▶ **ASSIGNED TASK**: Locate "green triangle: (146, 57)" in the records below, then copy its line and every following line exactly, without the pictures.

Before and after coordinates:
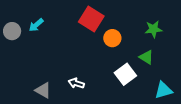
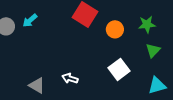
orange circle: (112, 38) -> (115, 29), moved
green triangle: (146, 57) -> (153, 50), moved, turned 42

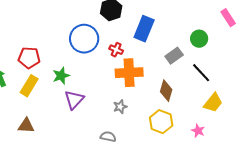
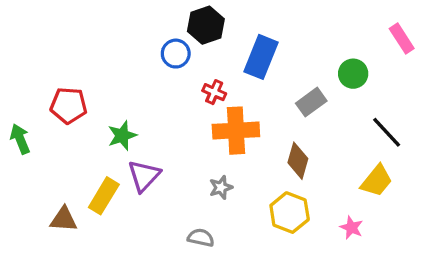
blue circle: (84, 39) -> (176, 54), moved, size x0.6
black line: (201, 73) -> (387, 132), moved
yellow rectangle: (29, 86) -> (104, 196), moved

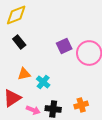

▶ **SOLVED EXERCISE**:
green triangle: (146, 57) -> (153, 50), moved, turned 42

blue circle: (84, 39) -> (176, 54), moved, size x0.6
black line: (201, 73) -> (387, 132), moved
yellow rectangle: (29, 86) -> (104, 196), moved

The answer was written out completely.